§ **Task description**
The result should be the lines from the one holding "black light bulb: 3 -> 0" to the final line of the records, retyped exactly.

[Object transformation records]

---

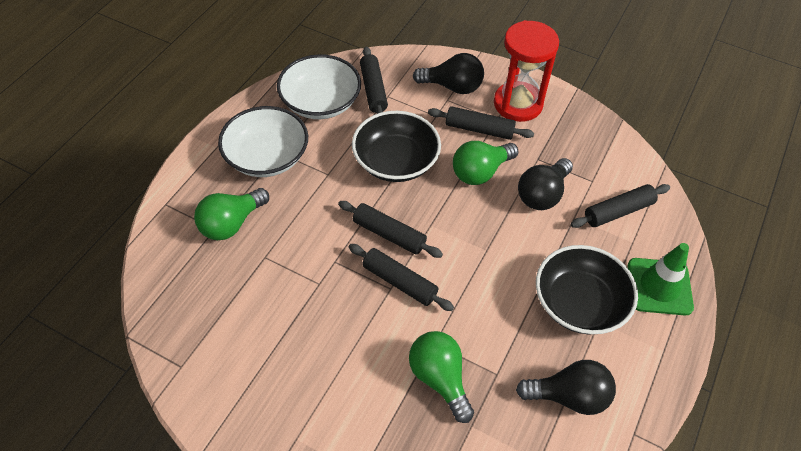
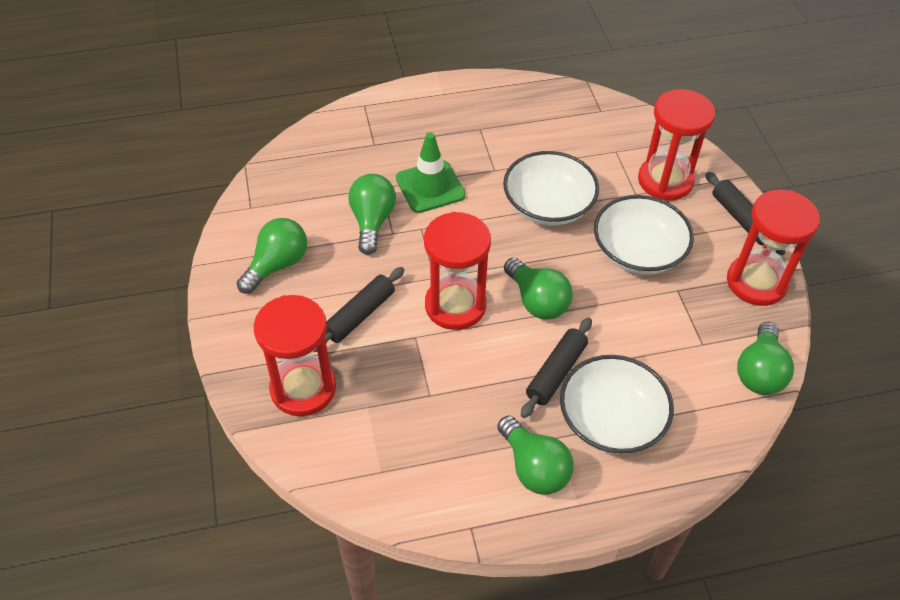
black bowl: 2 -> 0
black light bulb: 3 -> 0
black rolling pin: 5 -> 3
green light bulb: 3 -> 5
red hourglass: 1 -> 4
white bowl: 2 -> 3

---

§ **Solution to this problem**
black light bulb: 3 -> 0
black rolling pin: 5 -> 3
green light bulb: 3 -> 5
red hourglass: 1 -> 4
white bowl: 2 -> 3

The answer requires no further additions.